Action item: Render every line of the data exactly as written, and leave out the pictures.

Information:
....

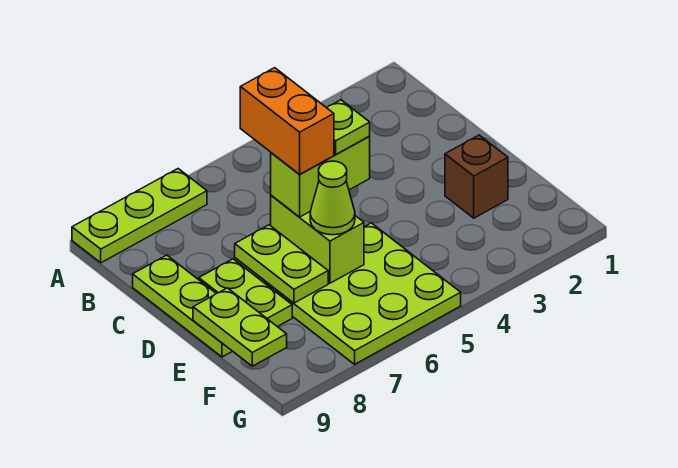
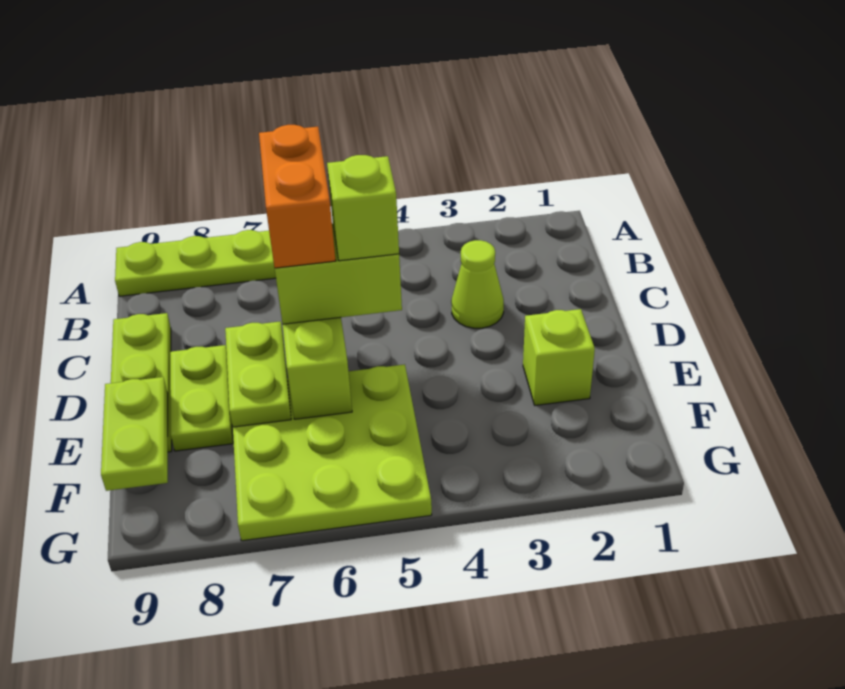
lime 1x1 plate [327,100,370,154] -> lime 1x1 brick [327,155,399,261]
brown 1x1 brick [445,135,508,218] -> lime 1x1 brick [523,309,595,405]
lime 1x1 cone [310,161,355,235] -> lime 1x1 cone moved to [451,240,504,328]

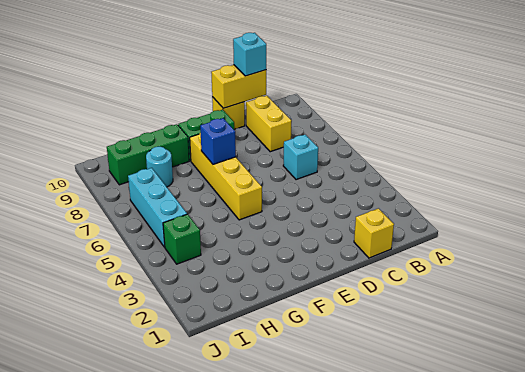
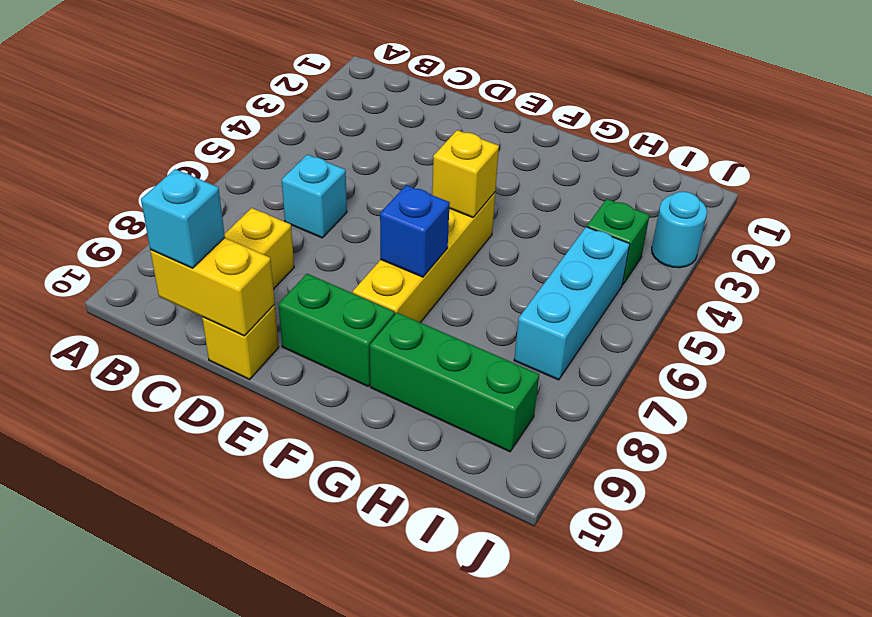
yellow 1x1 brick [354,208,394,258] -> yellow 1x1 brick moved to [432,130,499,217]
cyan 1x1 round brick [146,146,173,187] -> cyan 1x1 round brick moved to [652,192,707,268]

....

Solution below:
lime 1x1 plate [327,100,370,154] -> lime 1x1 brick [327,155,399,261]
brown 1x1 brick [445,135,508,218] -> lime 1x1 brick [523,309,595,405]
lime 1x1 cone [310,161,355,235] -> lime 1x1 cone moved to [451,240,504,328]

yellow 1x1 brick [354,208,394,258] -> yellow 1x1 brick moved to [432,130,499,217]
cyan 1x1 round brick [146,146,173,187] -> cyan 1x1 round brick moved to [652,192,707,268]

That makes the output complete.